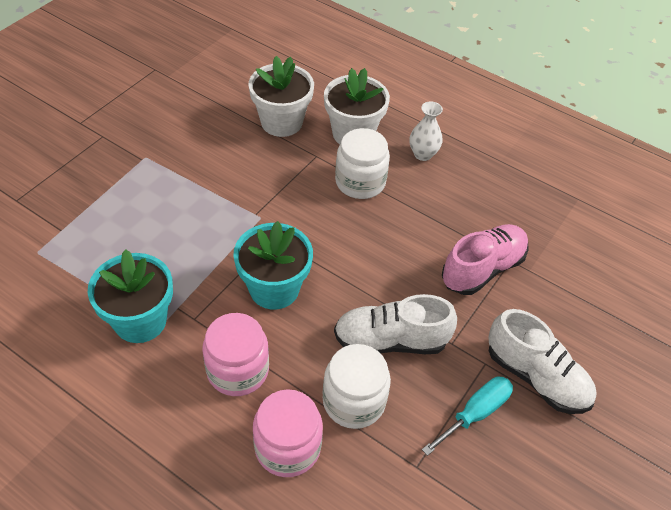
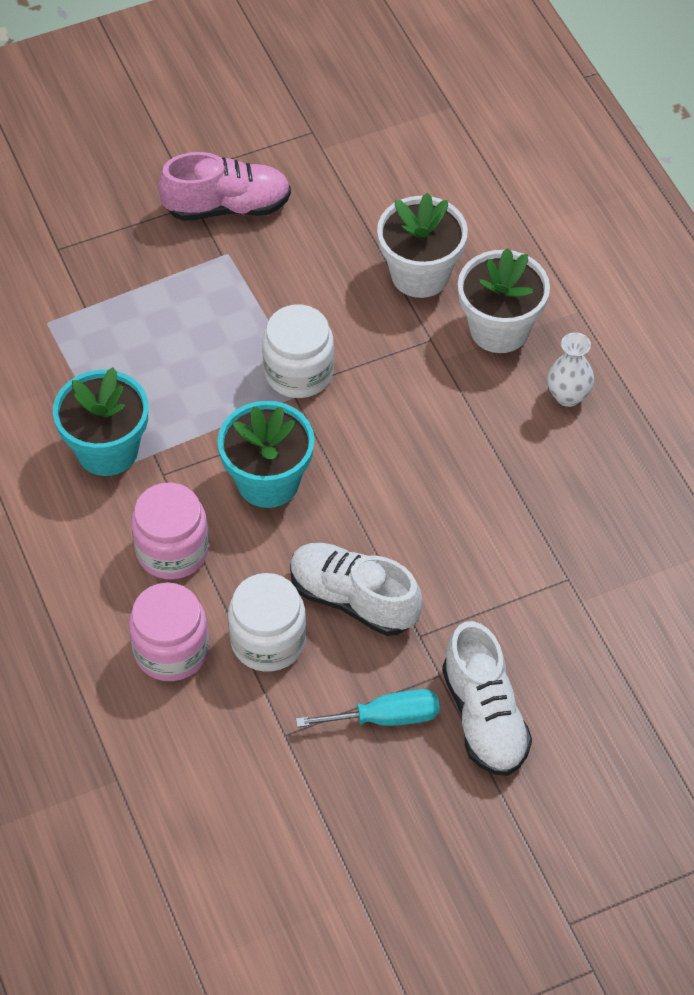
camera: 35 degrees right, 5 degrees up
white jar [335,128,390,199] -> white jar moved to [263,304,334,398]
pink shoe [442,224,529,295] -> pink shoe moved to [158,152,291,221]

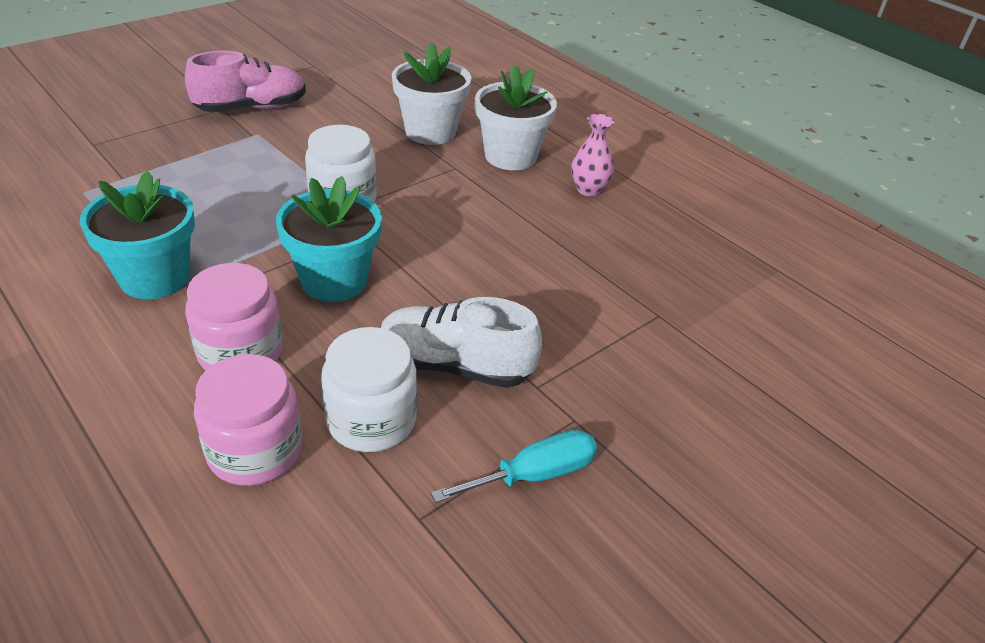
camera: 20 degrees left, 15 degrees down
white shoe [442,621,532,776] -> none
white vase [547,332,594,407] -> pink vase [571,114,614,196]

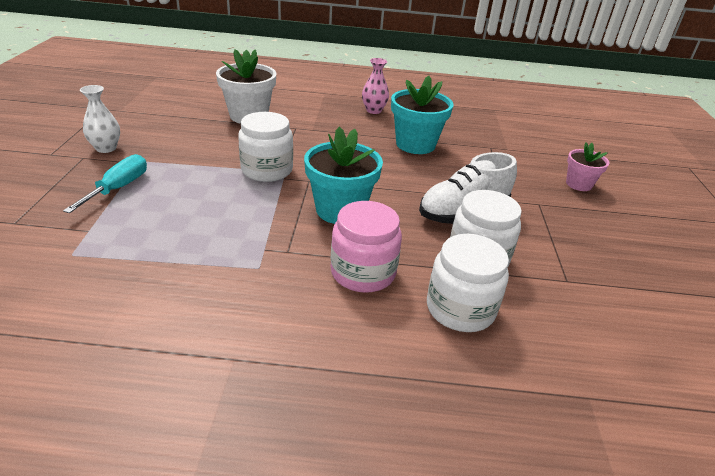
camera: 45 degrees left, 5 degrees down
turquoise flower pot [80,171,195,299] -> turquoise flower pot moved to [391,76,454,154]
pink shoe [185,51,306,112] -> white vase [80,85,120,153]
pink jar [194,354,302,486] -> white jar [427,234,509,332]
turquoise screwdriver [431,430,597,503] -> turquoise screwdriver moved to [63,154,147,213]
white flower pot [475,65,557,170] -> none
none -> pink flower pot [566,142,610,191]

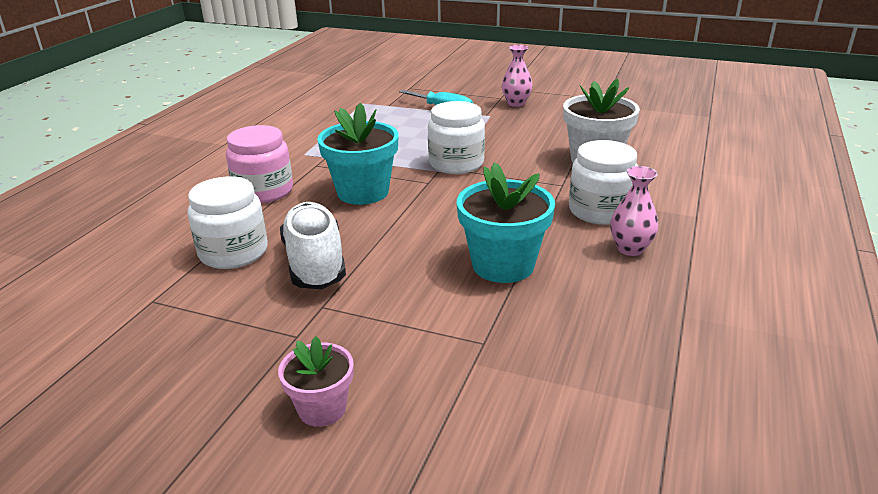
camera: 110 degrees right, 5 degrees down
white vase [80,85,120,153] -> pink vase [502,45,533,107]
white jar [427,234,509,332] -> white jar moved to [569,140,638,225]

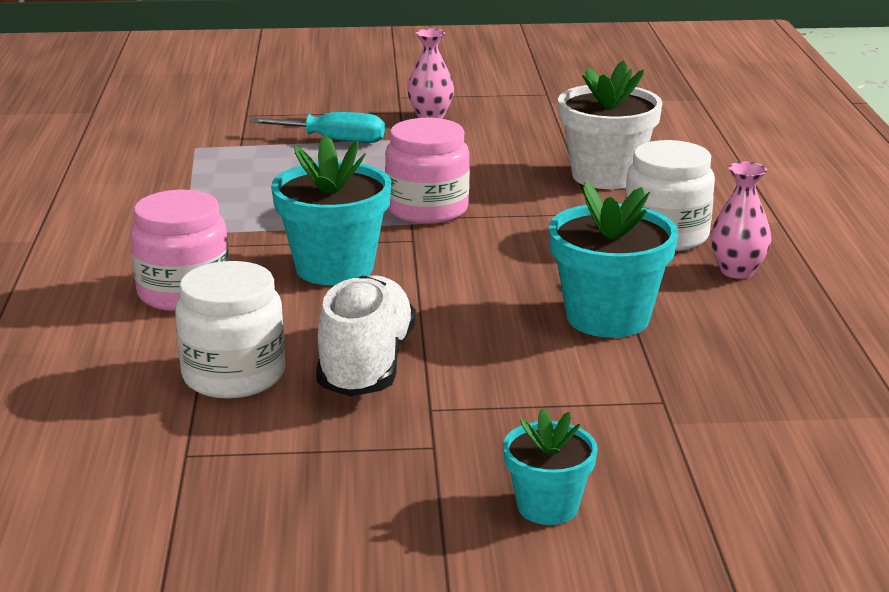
camera: 25 degrees left, 5 degrees down
pink flower pot [278,336,354,427] -> turquoise flower pot [503,408,597,525]
white shoe [280,202,346,289] -> white shoe turned 45 degrees clockwise [316,275,416,396]
white jar [428,101,485,174] -> pink jar [385,118,470,224]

..............................

Leaving all pictures out, output exactly the lines of the material above from the line with "pink shoe [185,51,306,112]" to the line with "camera: 25 degrees left, 5 degrees down", both included.

▶ _Solution to this problem_:
pink shoe [185,51,306,112] -> white vase [80,85,120,153]
pink jar [194,354,302,486] -> white jar [427,234,509,332]
turquoise screwdriver [431,430,597,503] -> turquoise screwdriver moved to [63,154,147,213]
white flower pot [475,65,557,170] -> none
none -> pink flower pot [566,142,610,191]

camera: 110 degrees right, 5 degrees down
white vase [80,85,120,153] -> pink vase [502,45,533,107]
white jar [427,234,509,332] -> white jar moved to [569,140,638,225]

camera: 25 degrees left, 5 degrees down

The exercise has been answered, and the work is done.